### What the exercise asks
Skip the pictures and return every entry exactly as written.

### Supplied data
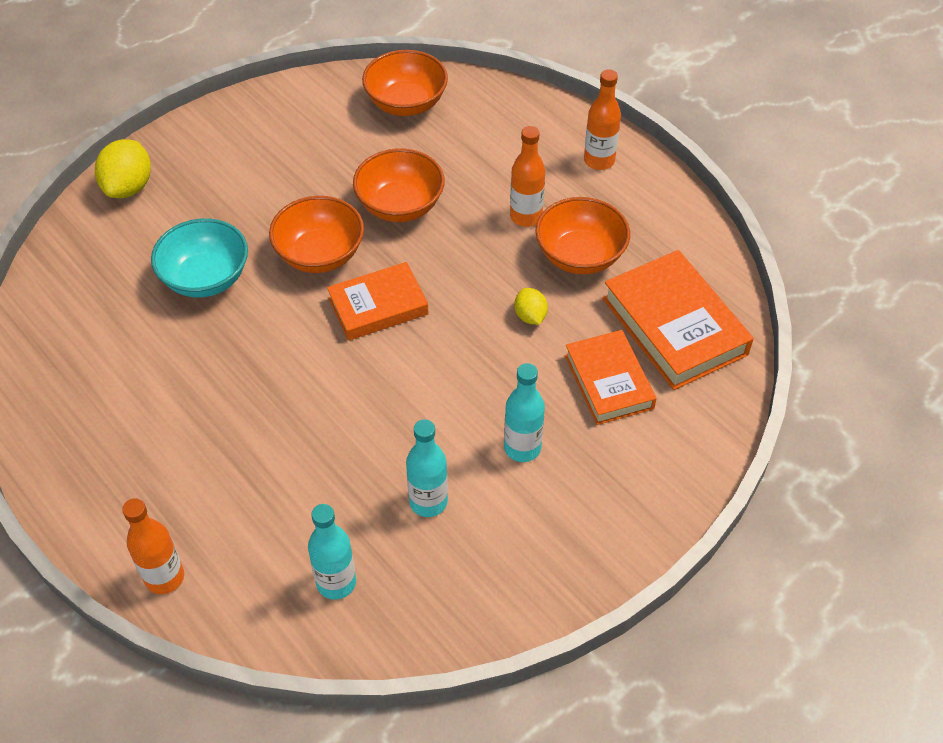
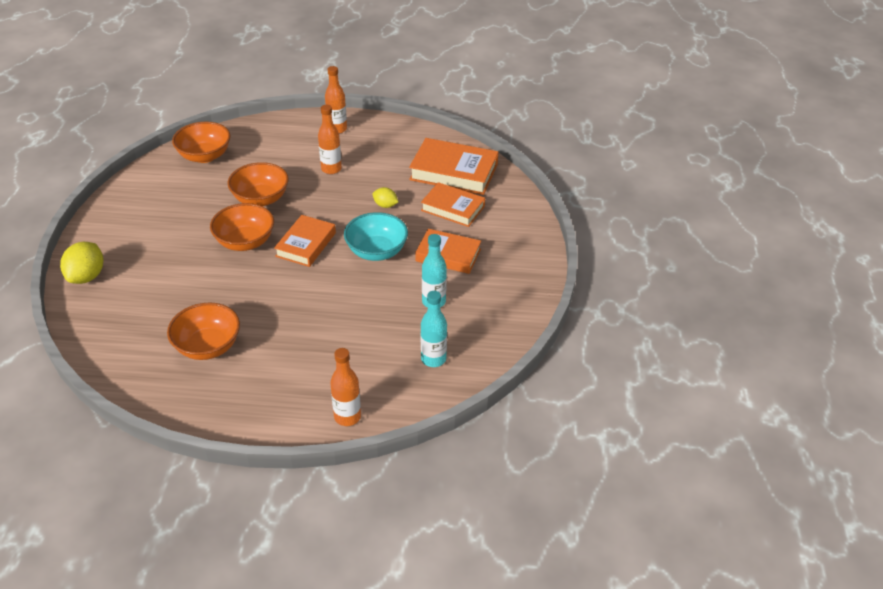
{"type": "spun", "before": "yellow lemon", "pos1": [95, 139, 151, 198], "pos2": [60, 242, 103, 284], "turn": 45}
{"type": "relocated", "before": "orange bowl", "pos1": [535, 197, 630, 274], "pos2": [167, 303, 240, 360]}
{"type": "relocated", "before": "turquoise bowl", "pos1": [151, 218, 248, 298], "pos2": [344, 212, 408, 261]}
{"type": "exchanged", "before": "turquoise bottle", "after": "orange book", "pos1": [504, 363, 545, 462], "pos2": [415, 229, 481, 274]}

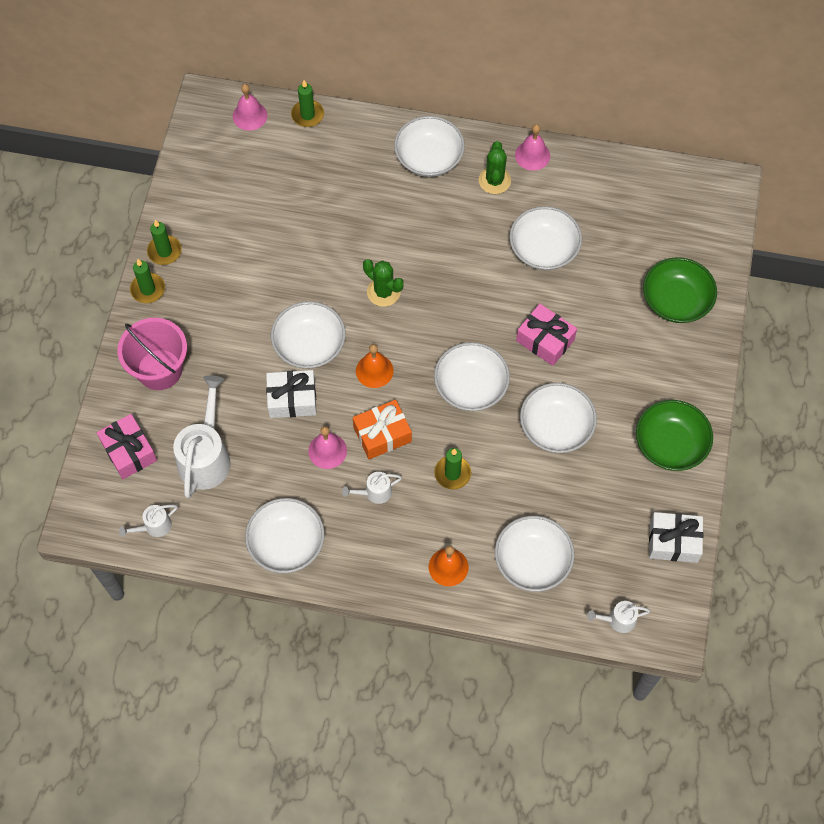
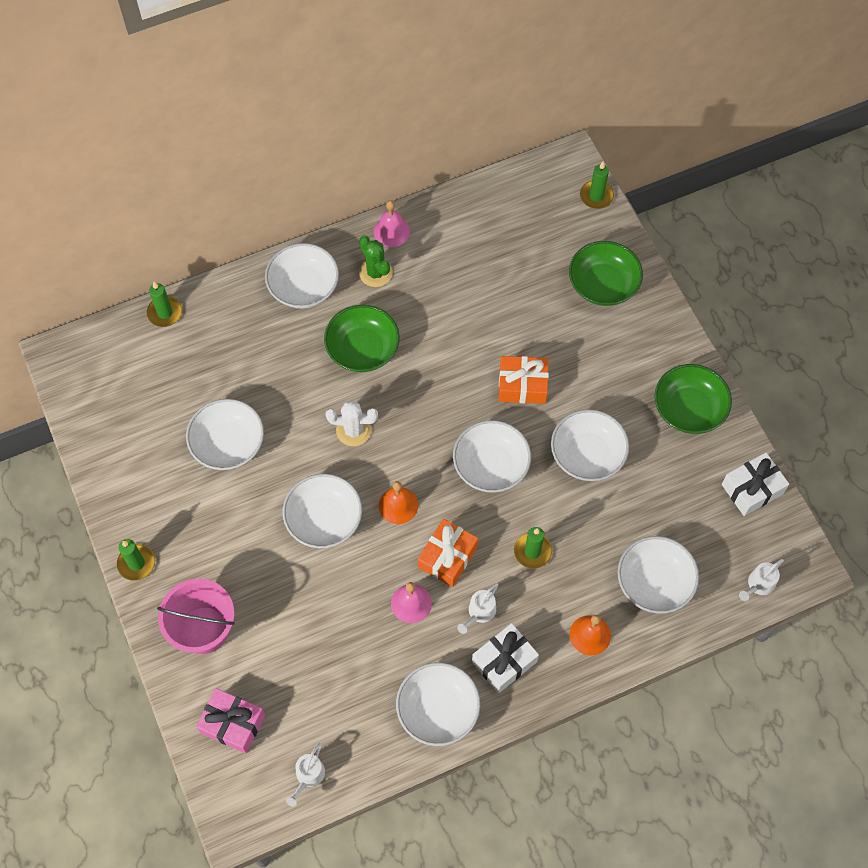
{"type": "missing", "before": "pink bell", "pos1": [233, 84, 267, 131]}
{"type": "relocated", "before": "white bowl", "pos1": [509, 206, 582, 270], "pos2": [186, 399, 264, 470]}
{"type": "relocated", "before": "green candle", "pos1": [147, 220, 182, 265], "pos2": [580, 162, 614, 209]}
{"type": "colour", "before": "green cactus", "after": "white cactus", "pos1": [363, 259, 404, 307], "pos2": [326, 401, 378, 446]}
{"type": "colour", "before": "pink gift", "after": "orange gift", "pos1": [516, 304, 577, 366], "pos2": [499, 356, 549, 404]}
{"type": "relocated", "before": "white gift", "pos1": [266, 370, 317, 418], "pos2": [472, 623, 539, 693]}
{"type": "missing", "before": "white watering can", "pos1": [173, 375, 231, 498]}
{"type": "appeared", "after": "green bowl", "pos2": [324, 305, 400, 372]}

### Result of the exercise
{"type": "spun", "before": "yellow lemon", "pos1": [95, 139, 151, 198], "pos2": [60, 242, 103, 284], "turn": 45}
{"type": "relocated", "before": "orange bowl", "pos1": [535, 197, 630, 274], "pos2": [167, 303, 240, 360]}
{"type": "relocated", "before": "turquoise bowl", "pos1": [151, 218, 248, 298], "pos2": [344, 212, 408, 261]}
{"type": "exchanged", "before": "turquoise bottle", "after": "orange book", "pos1": [504, 363, 545, 462], "pos2": [415, 229, 481, 274]}

{"type": "missing", "before": "pink bell", "pos1": [233, 84, 267, 131]}
{"type": "relocated", "before": "white bowl", "pos1": [509, 206, 582, 270], "pos2": [186, 399, 264, 470]}
{"type": "relocated", "before": "green candle", "pos1": [147, 220, 182, 265], "pos2": [580, 162, 614, 209]}
{"type": "colour", "before": "green cactus", "after": "white cactus", "pos1": [363, 259, 404, 307], "pos2": [326, 401, 378, 446]}
{"type": "colour", "before": "pink gift", "after": "orange gift", "pos1": [516, 304, 577, 366], "pos2": [499, 356, 549, 404]}
{"type": "relocated", "before": "white gift", "pos1": [266, 370, 317, 418], "pos2": [472, 623, 539, 693]}
{"type": "missing", "before": "white watering can", "pos1": [173, 375, 231, 498]}
{"type": "appeared", "after": "green bowl", "pos2": [324, 305, 400, 372]}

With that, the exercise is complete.